Top of Given records

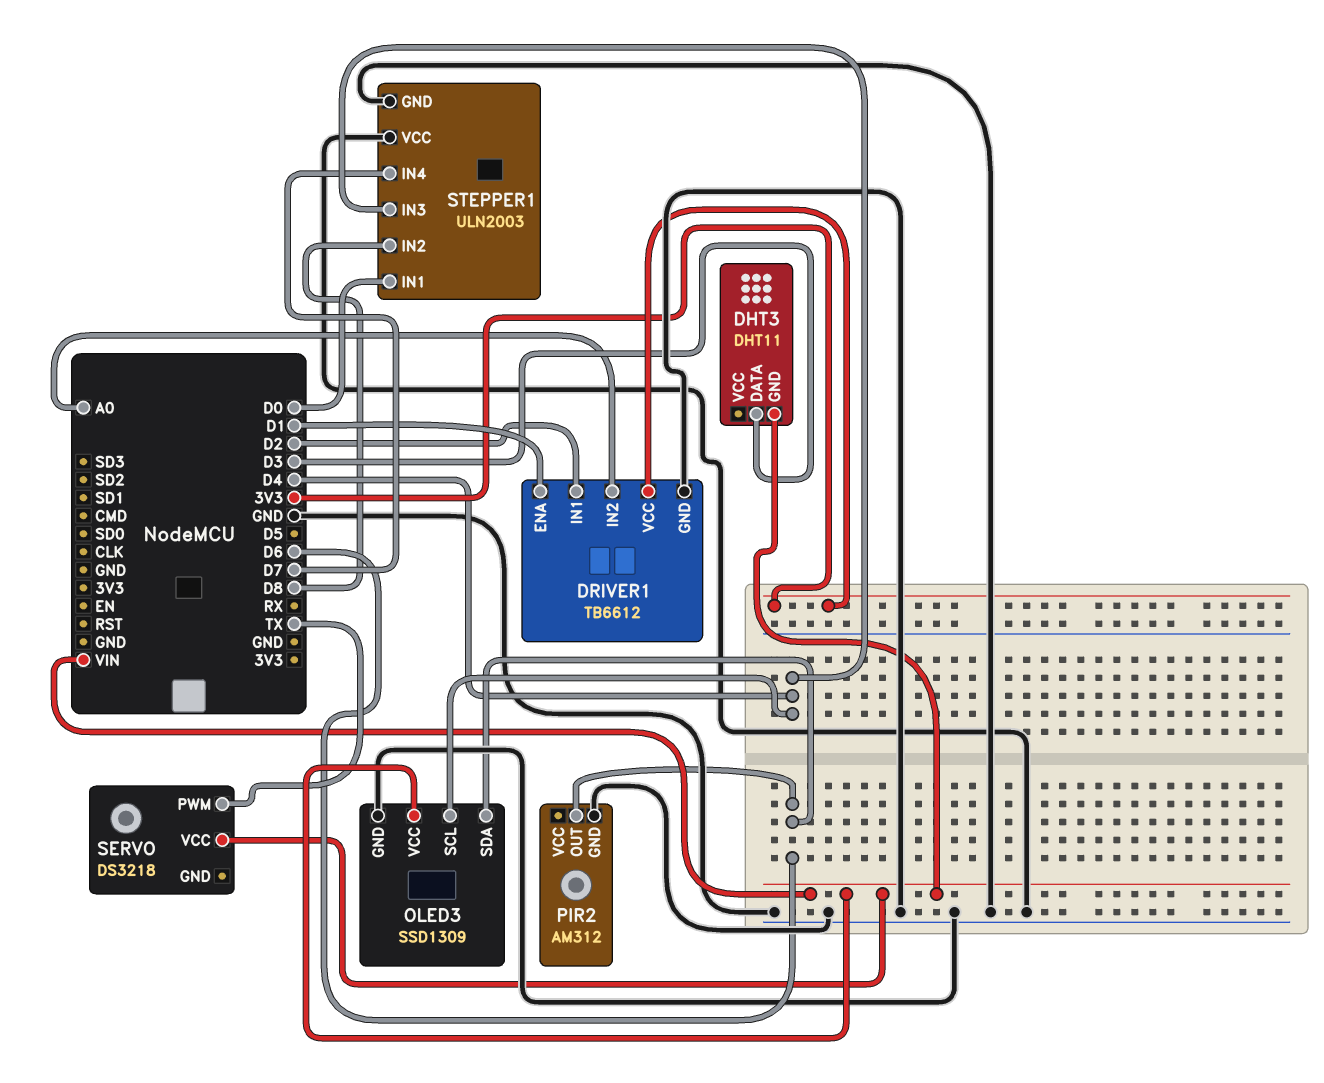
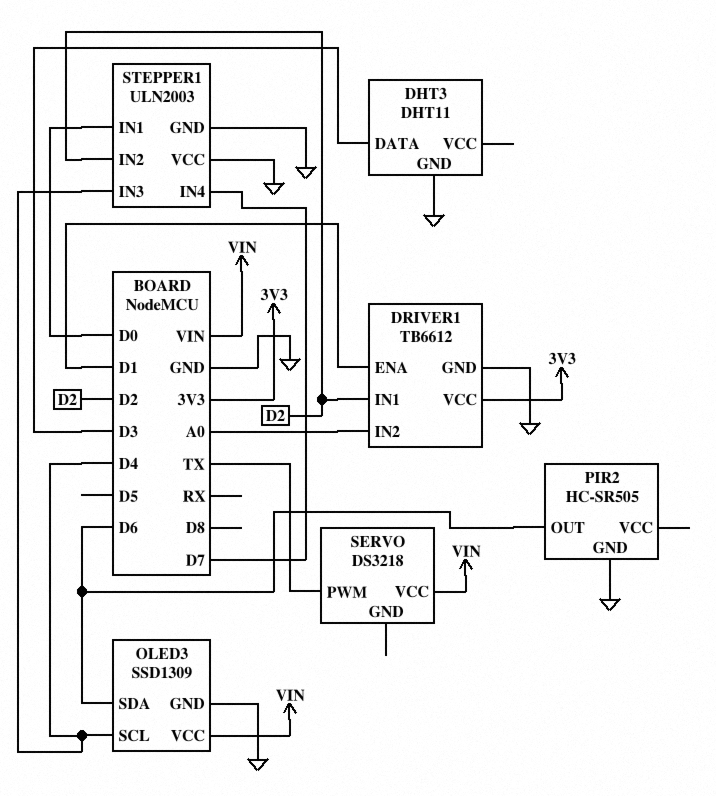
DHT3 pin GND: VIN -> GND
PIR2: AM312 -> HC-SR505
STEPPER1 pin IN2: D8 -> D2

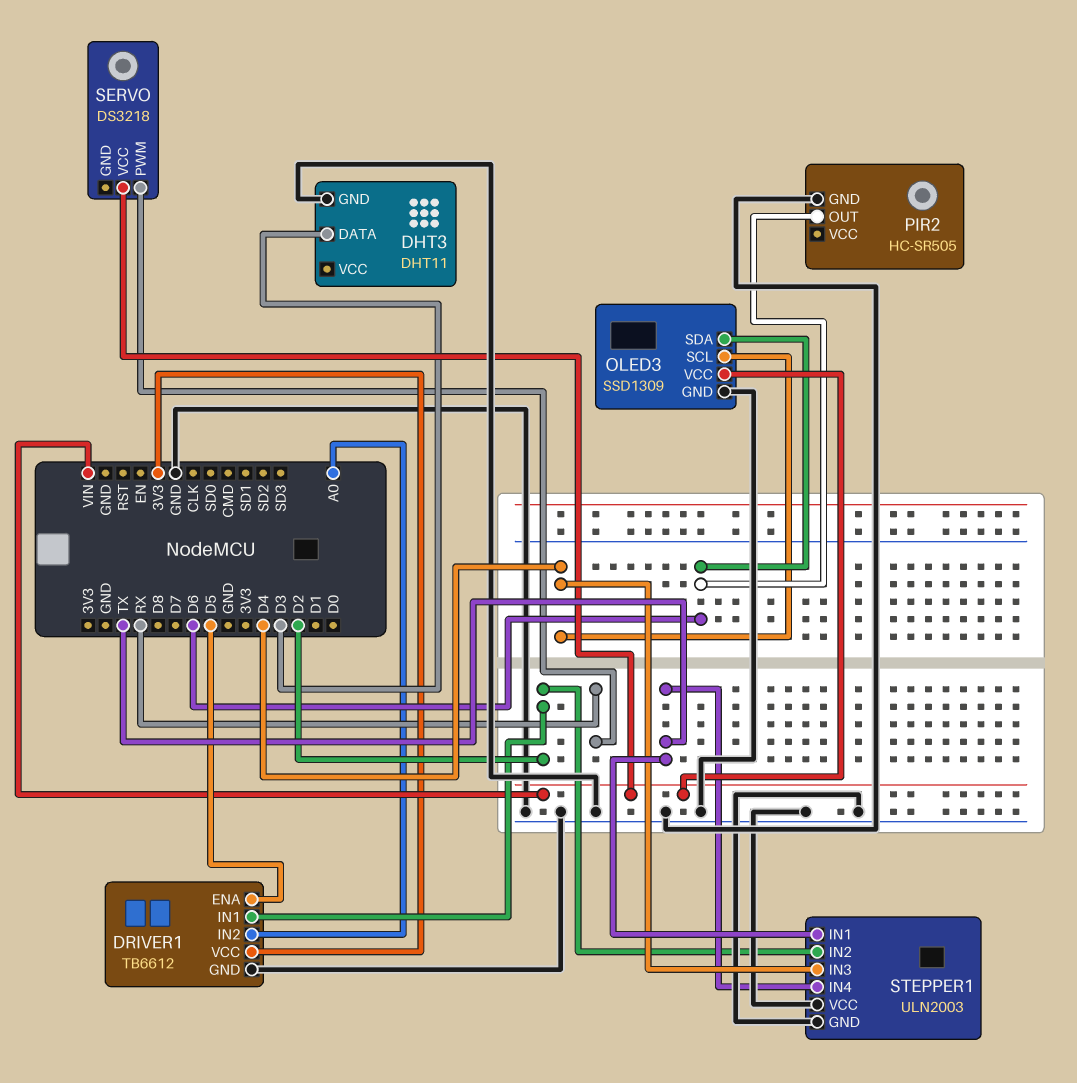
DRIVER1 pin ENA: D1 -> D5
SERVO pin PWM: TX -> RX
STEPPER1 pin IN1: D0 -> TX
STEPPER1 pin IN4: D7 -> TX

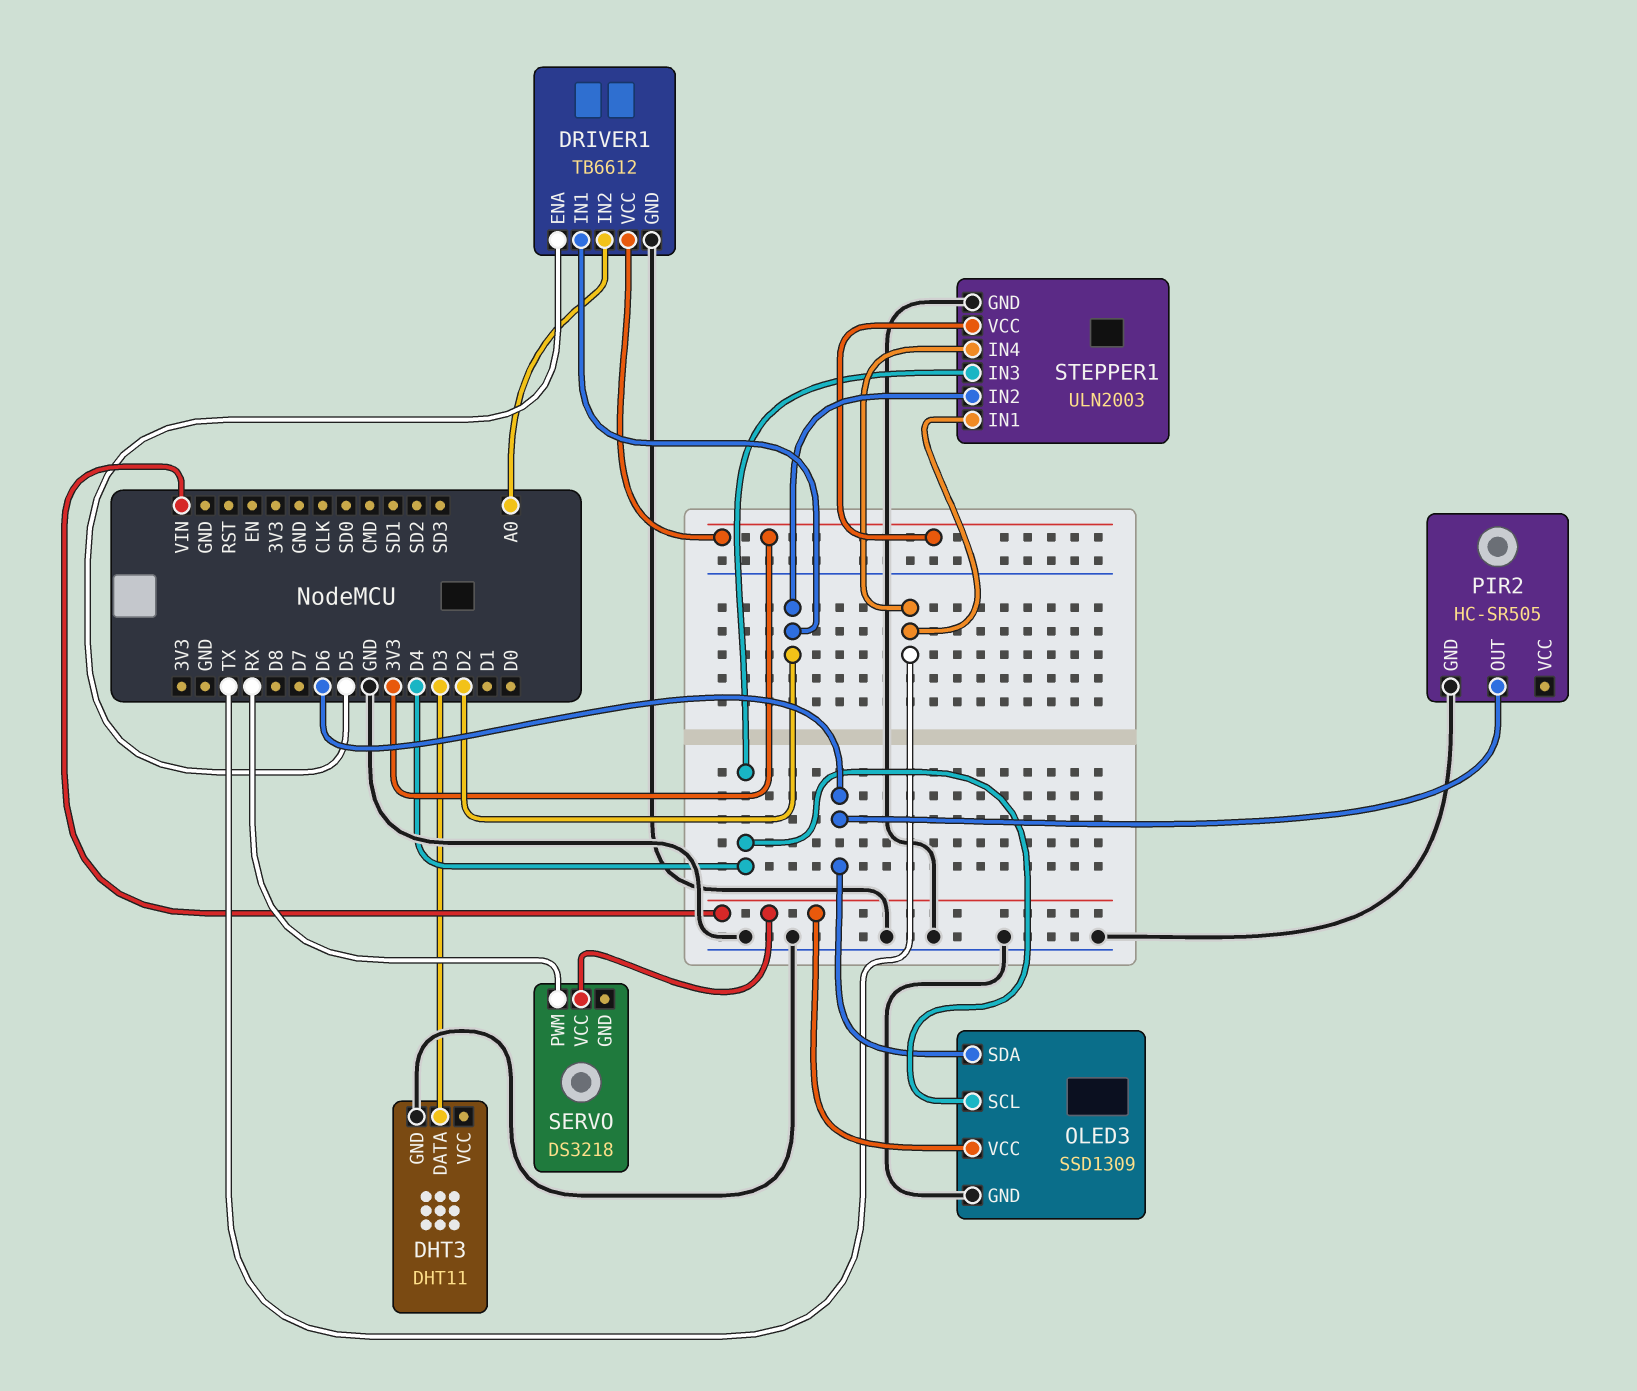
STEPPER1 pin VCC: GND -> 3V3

Bottom of Given records
Top of Given records

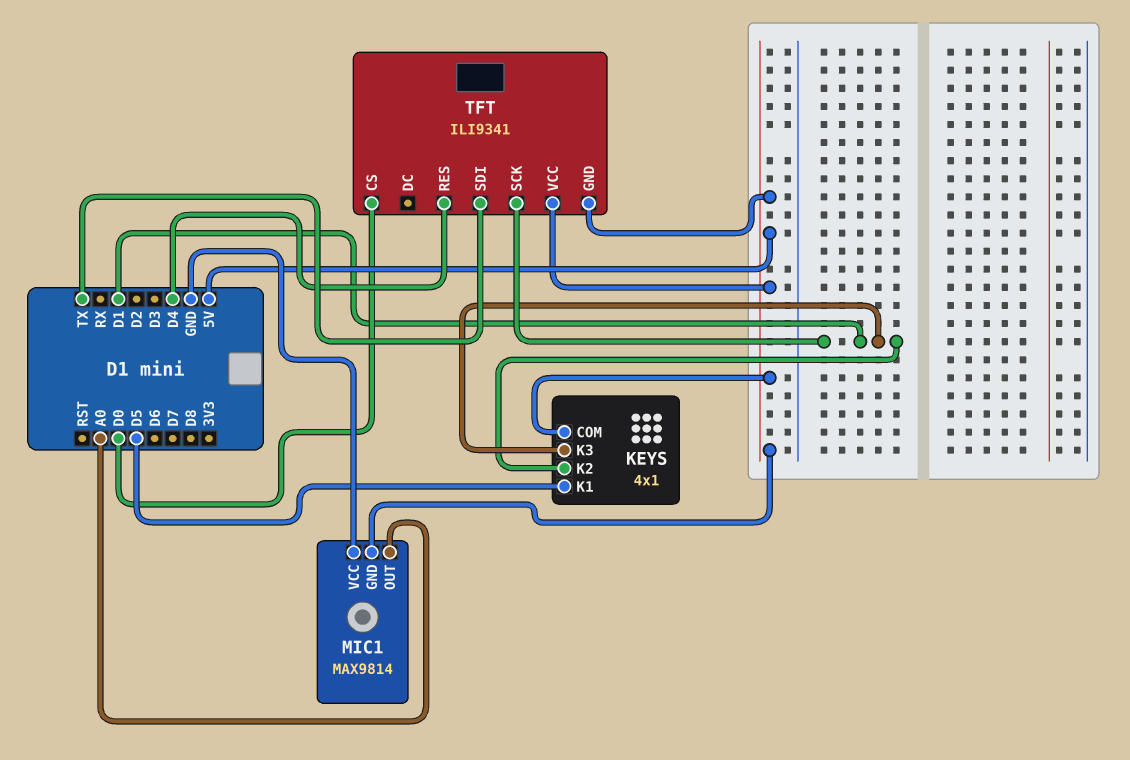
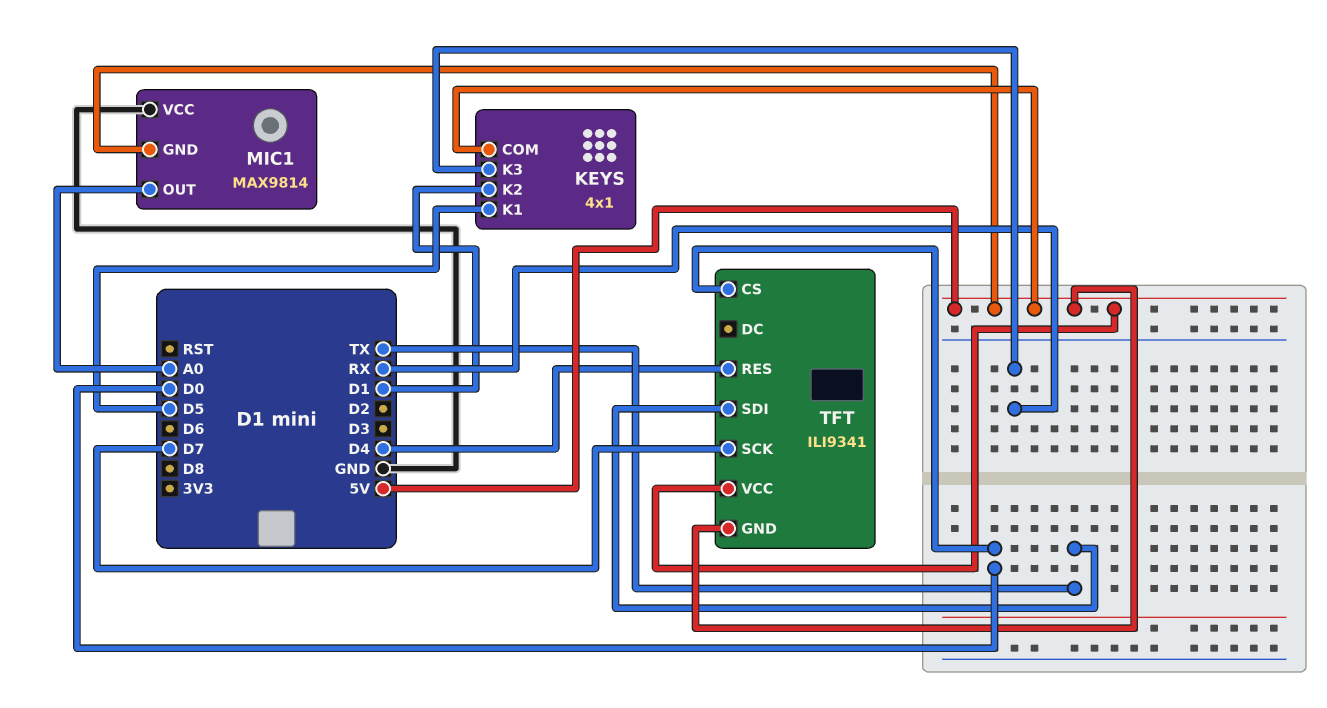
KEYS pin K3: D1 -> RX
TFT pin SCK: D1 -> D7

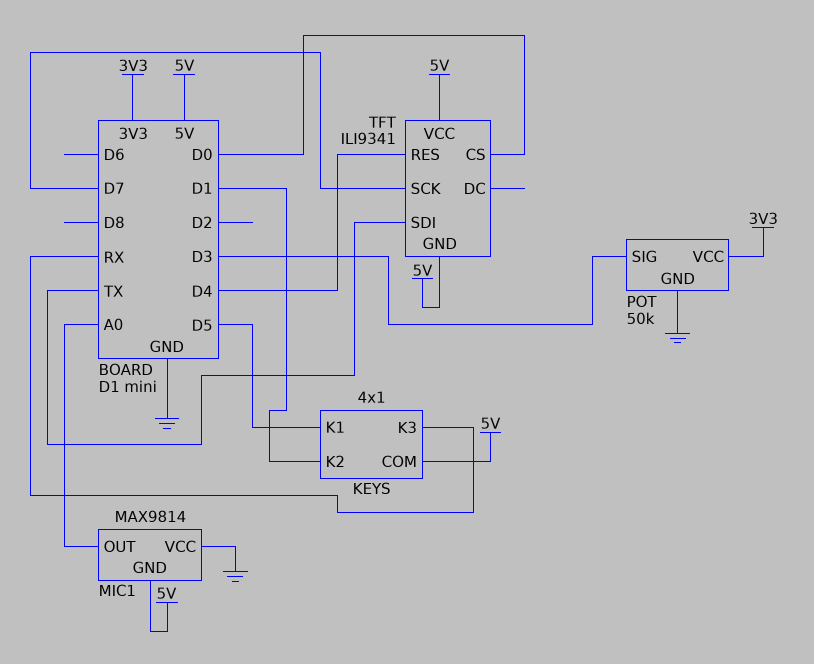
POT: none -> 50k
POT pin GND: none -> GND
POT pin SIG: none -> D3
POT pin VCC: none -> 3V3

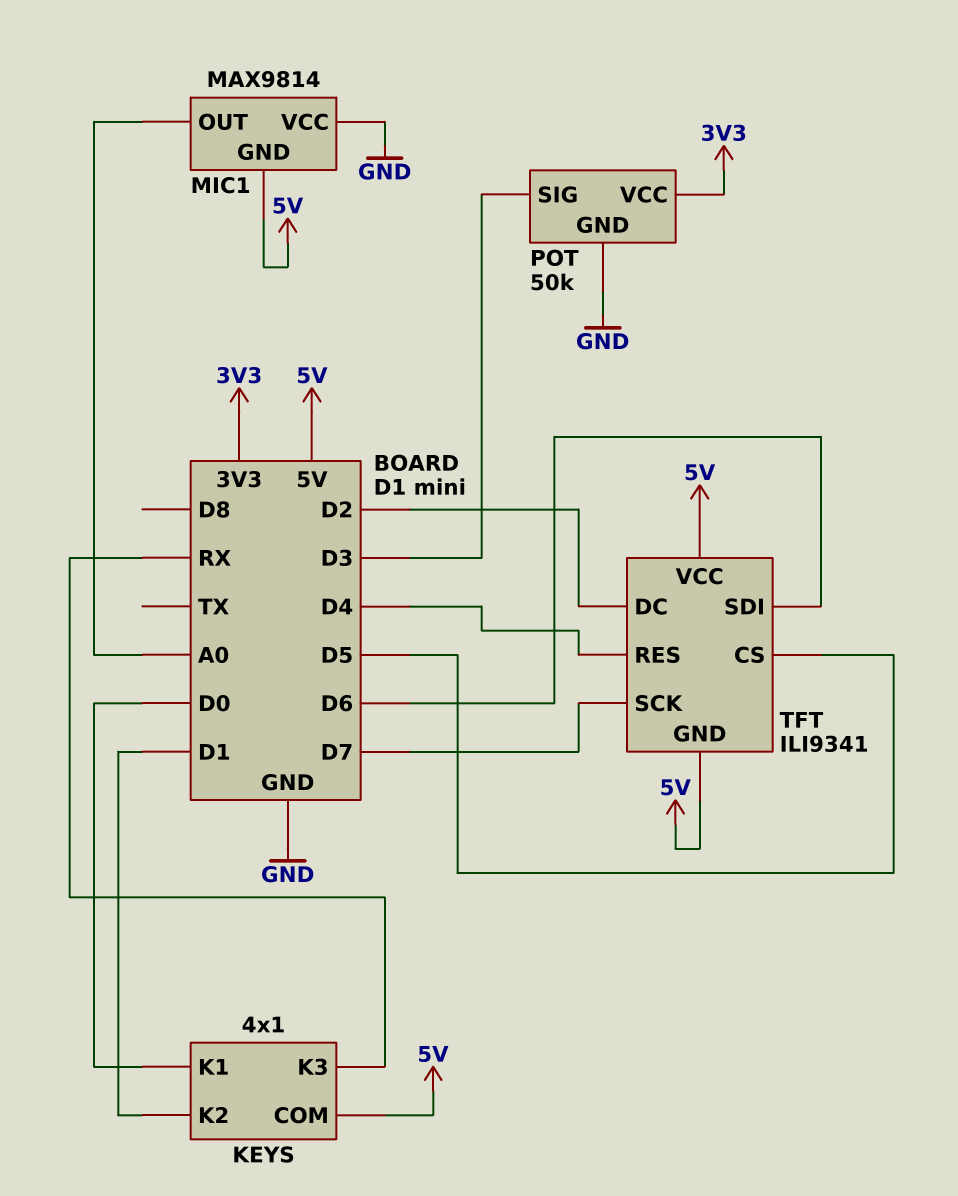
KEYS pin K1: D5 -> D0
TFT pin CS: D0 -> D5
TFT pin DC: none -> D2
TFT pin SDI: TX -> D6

Bottom of Given records

(Task description): The reply should hold the entries above from the line with "DHT3 pin GND: VIN -> GND" to the line with "STEPPER1 pin VCC: GND -> 3V3", duplicated exactly, pictures excluded.

(Written answer):
DHT3 pin GND: VIN -> GND
PIR2: AM312 -> HC-SR505
STEPPER1 pin IN2: D8 -> D2

DRIVER1 pin ENA: D1 -> D5
SERVO pin PWM: TX -> RX
STEPPER1 pin IN1: D0 -> TX
STEPPER1 pin IN4: D7 -> TX

STEPPER1 pin VCC: GND -> 3V3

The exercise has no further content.